* [PROBLEM DESCRIPTION] Reproduce the listing below character for character; drop every image.

^^^^^^^^

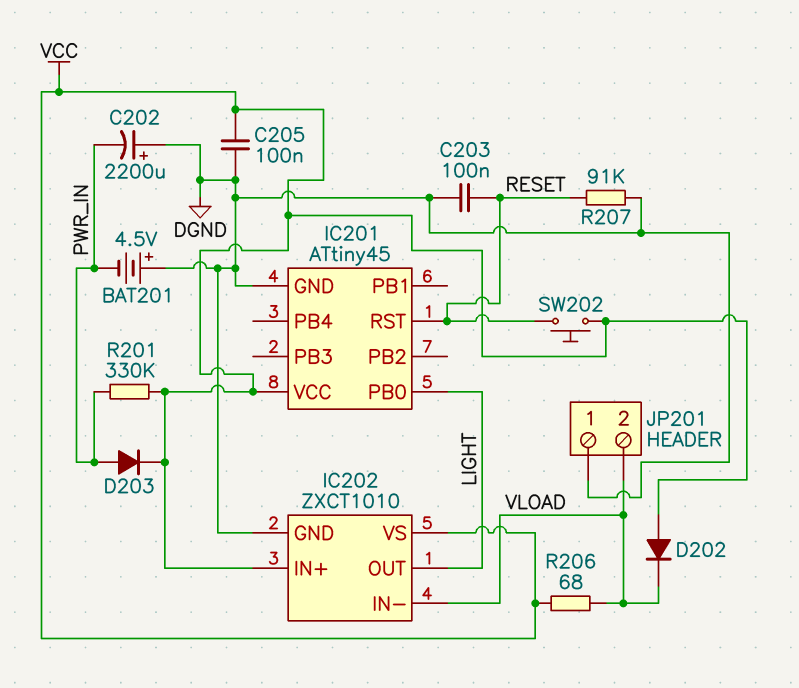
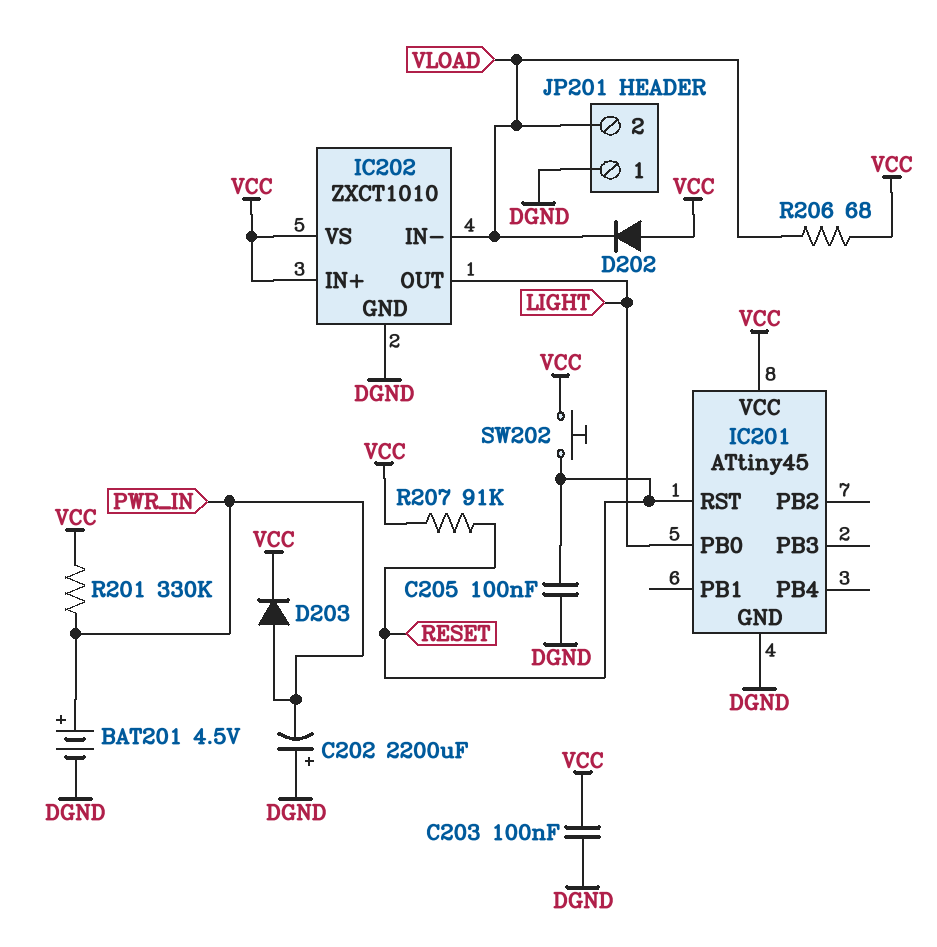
BAT201: 4.5V (plus DGND, minus PWR_IN) -> 4.5V (plus PWR_IN, minus DGND)
C203: 100nF (DGND, RESET) -> 100nF (DGND, VCC)
C205: 100nF (DGND, VCC) -> 100nF (DGND, RESET)
R207: 91k (DGND, RESET) -> 91k (RESET, VCC)

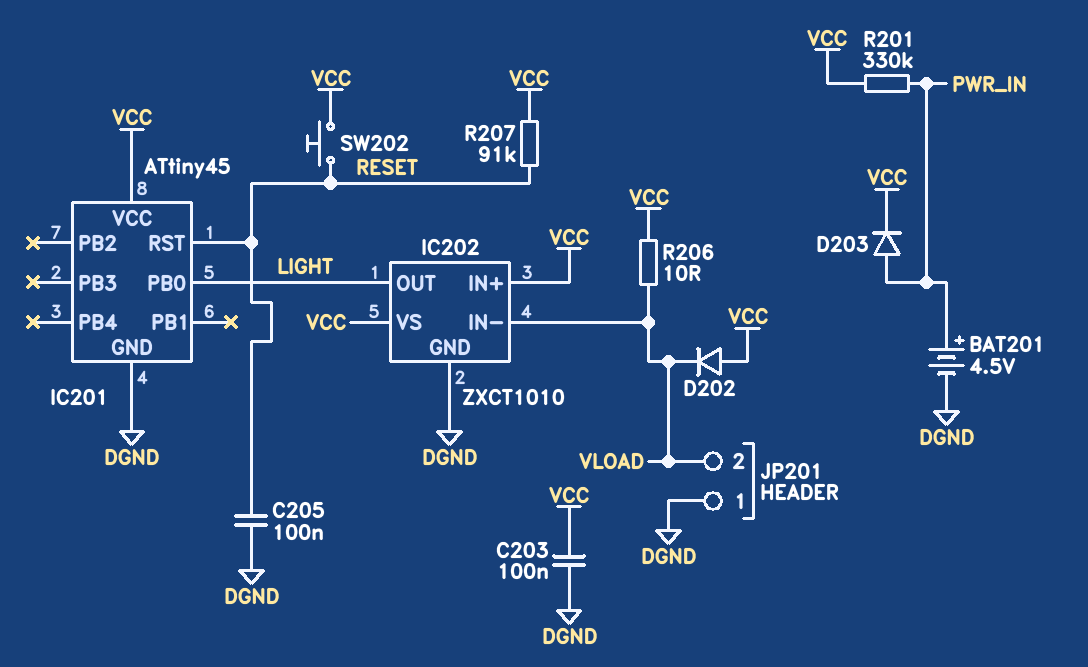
C202: 2200uF (plus DGND, minus PWR_IN) -> none
R206: 68 (VCC, VLOAD) -> 10 (VCC, VLOAD)

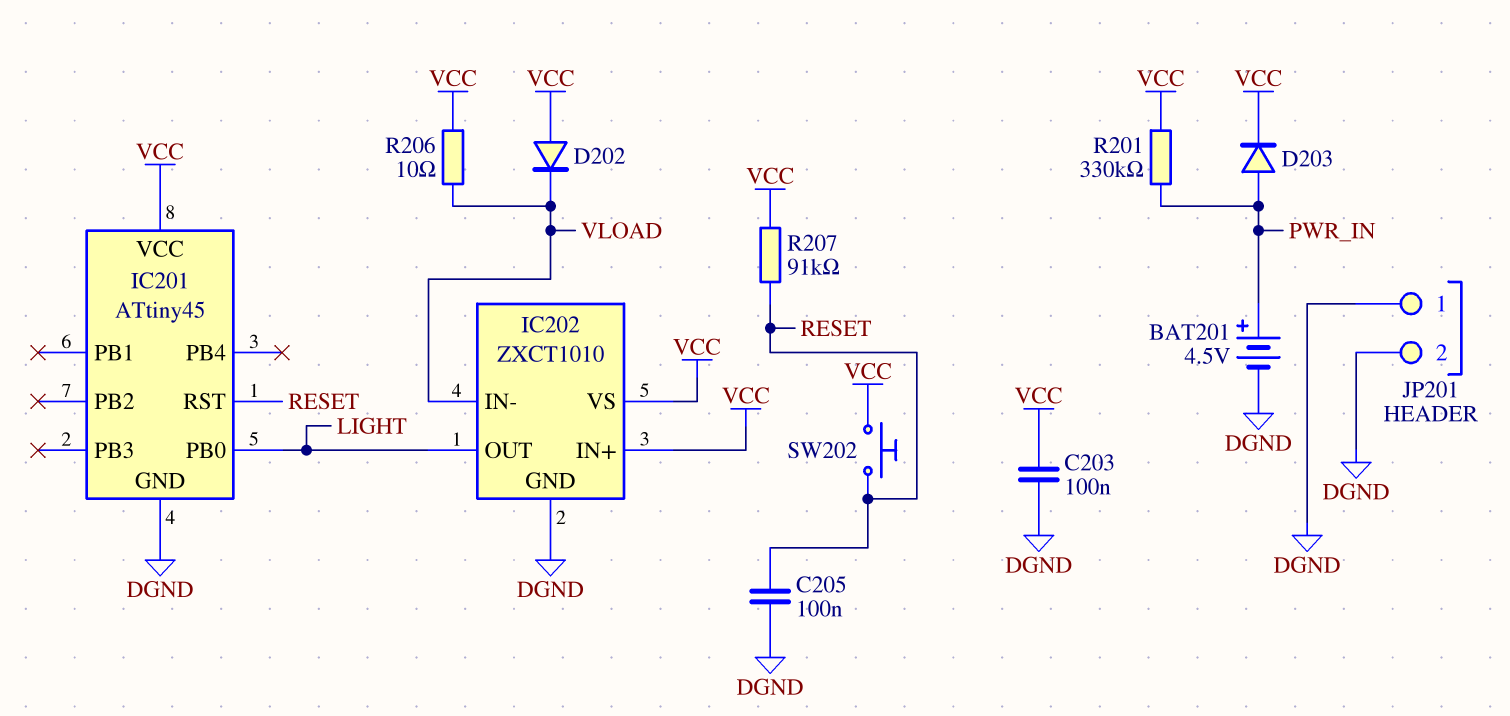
JP201 pin 2: VLOAD -> DGND

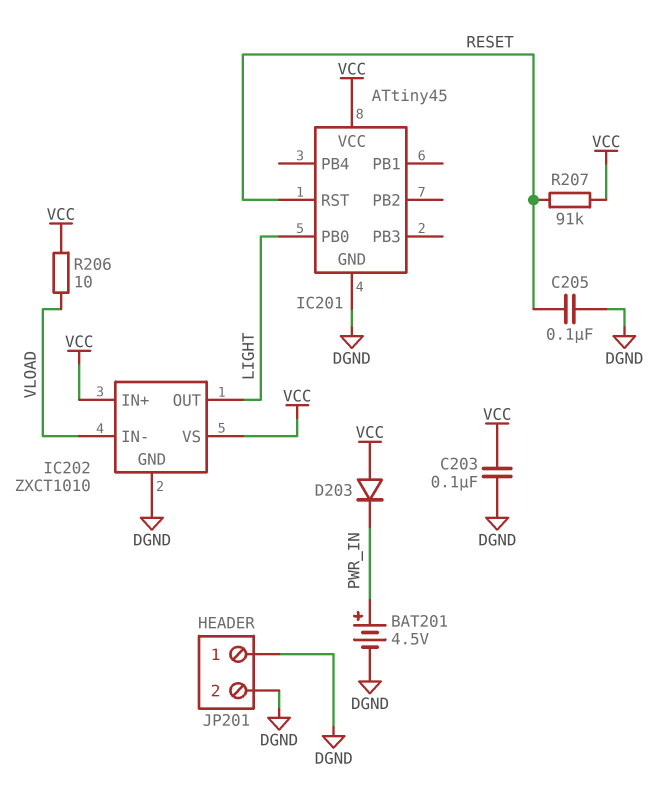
D202: diode (A VCC, K VLOAD) -> none
D203: diode (A PWR_IN, K VCC) -> diode (A VCC, K PWR_IN)
R201: 330k (PWR_IN, VCC) -> none
SW202: button (RESET, VCC) -> none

^^^^^^^^

* [ANSWER FOR THE TASK]
BAT201: 4.5V (plus DGND, minus PWR_IN) -> 4.5V (plus PWR_IN, minus DGND)
C203: 100nF (DGND, RESET) -> 100nF (DGND, VCC)
C205: 100nF (DGND, VCC) -> 100nF (DGND, RESET)
R207: 91k (DGND, RESET) -> 91k (RESET, VCC)

C202: 2200uF (plus DGND, minus PWR_IN) -> none
R206: 68 (VCC, VLOAD) -> 10 (VCC, VLOAD)

JP201 pin 2: VLOAD -> DGND

D202: diode (A VCC, K VLOAD) -> none
D203: diode (A PWR_IN, K VCC) -> diode (A VCC, K PWR_IN)
R201: 330k (PWR_IN, VCC) -> none
SW202: button (RESET, VCC) -> none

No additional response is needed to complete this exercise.